*PROBLEM TO SOLVE:* Lines before the one containing "[237,502,348,562]" are left out; that line and all after it, through the end of the records, must be transcribed exactly.

┏━━

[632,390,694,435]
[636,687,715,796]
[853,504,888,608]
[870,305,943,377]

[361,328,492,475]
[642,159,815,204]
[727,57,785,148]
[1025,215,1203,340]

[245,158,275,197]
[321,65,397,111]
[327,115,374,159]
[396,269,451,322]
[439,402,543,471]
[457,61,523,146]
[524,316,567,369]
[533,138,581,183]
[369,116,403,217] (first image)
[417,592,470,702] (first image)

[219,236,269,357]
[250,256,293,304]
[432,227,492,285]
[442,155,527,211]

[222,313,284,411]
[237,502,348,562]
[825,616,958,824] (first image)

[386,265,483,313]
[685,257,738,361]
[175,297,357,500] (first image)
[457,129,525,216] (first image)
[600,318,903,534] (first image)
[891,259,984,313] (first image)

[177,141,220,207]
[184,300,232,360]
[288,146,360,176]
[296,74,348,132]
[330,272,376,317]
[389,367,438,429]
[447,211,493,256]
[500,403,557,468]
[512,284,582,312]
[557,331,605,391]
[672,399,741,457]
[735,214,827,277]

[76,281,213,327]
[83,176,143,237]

┗━━

*SOLVED PROBLEM:*
[237,502,348,562]
[825,616,958,824] (first image)

[386,265,483,313]
[685,257,738,361]
[175,297,357,500] (first image)
[457,129,525,216] (first image)
[600,318,903,534] (first image)
[891,259,984,313] (first image)

[177,141,220,207]
[184,300,232,360]
[288,146,360,176]
[296,74,348,132]
[330,272,376,317]
[389,367,438,429]
[447,211,493,256]
[500,403,557,468]
[512,284,582,312]
[557,331,605,391]
[672,399,741,457]
[735,214,827,277]

[76,281,213,327]
[83,176,143,237]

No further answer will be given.